● **Exercise requirements**
For this task, copy all of the data below exactly and skip the pictures.
*** Opening of Provided records ***
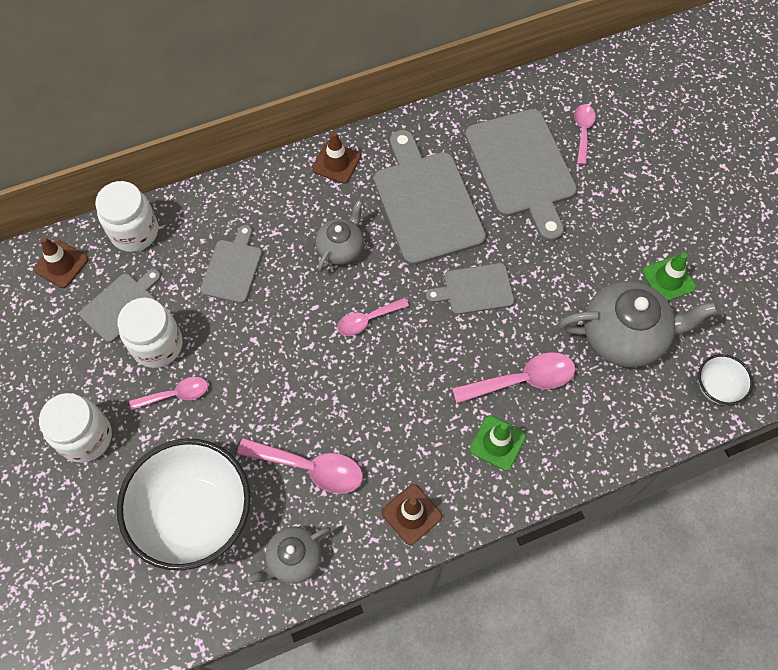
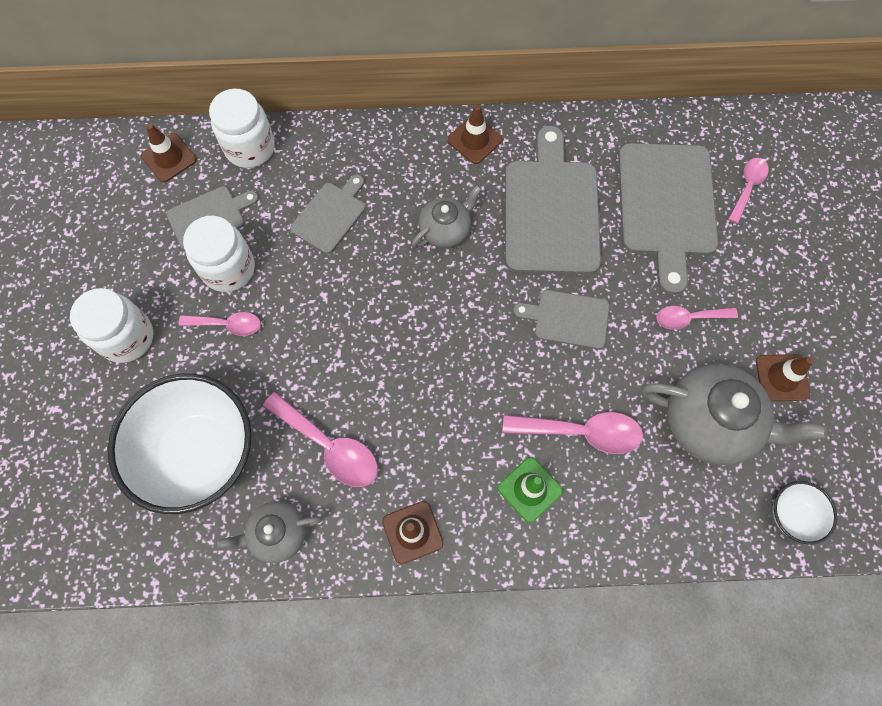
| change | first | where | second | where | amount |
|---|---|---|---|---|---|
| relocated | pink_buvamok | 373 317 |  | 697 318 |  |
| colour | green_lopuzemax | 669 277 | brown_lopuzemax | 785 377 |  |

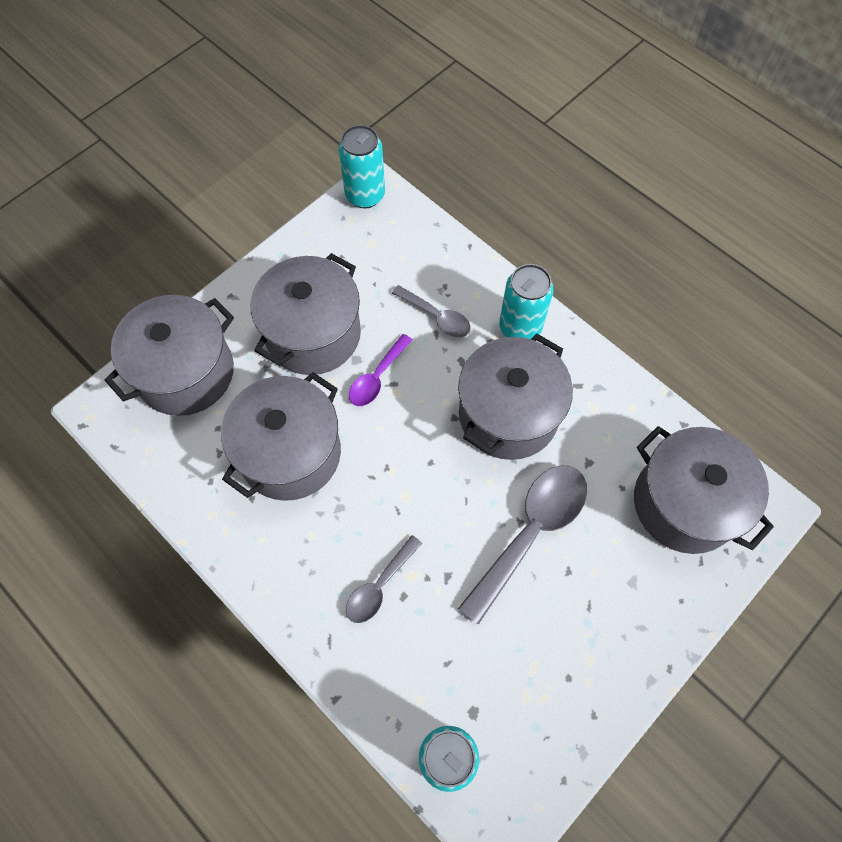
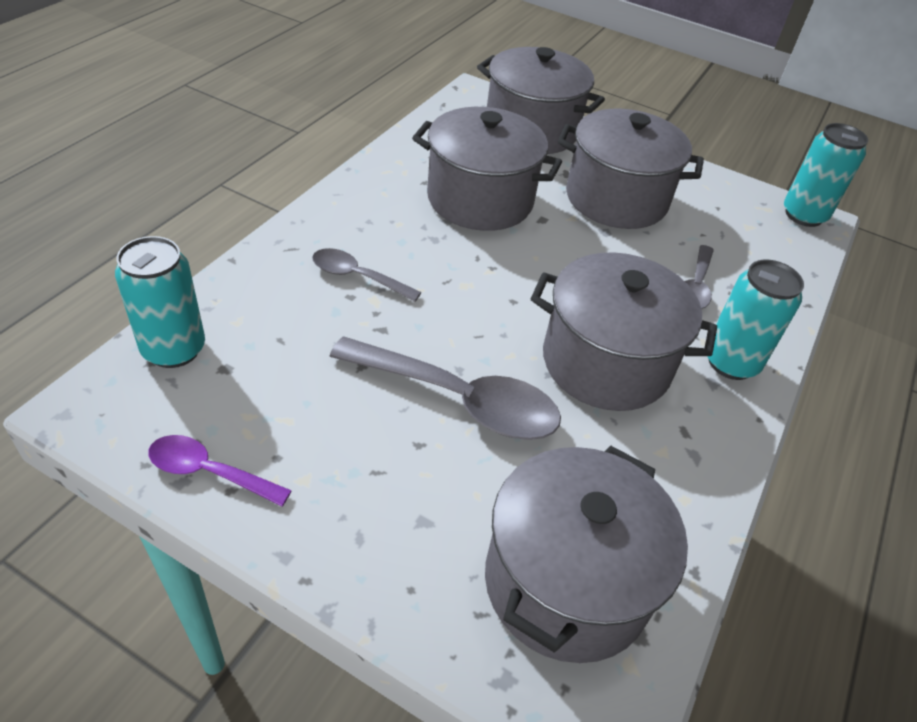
| change | first | where | second | where | amount |
|---|---|---|---|---|---|
| relocated | purple_buvamok | 380 370 |  | 220 471 |  |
*** Close of Provided records ***
● **Final answer**
| change | first | where | second | where | amount |
|---|---|---|---|---|---|
| relocated | pink_buvamok | 373 317 |  | 697 318 |  |
| colour | green_lopuzemax | 669 277 | brown_lopuzemax | 785 377 |  |

| change | first | where | second | where | amount |
|---|---|---|---|---|---|
| relocated | purple_buvamok | 380 370 |  | 220 471 |  |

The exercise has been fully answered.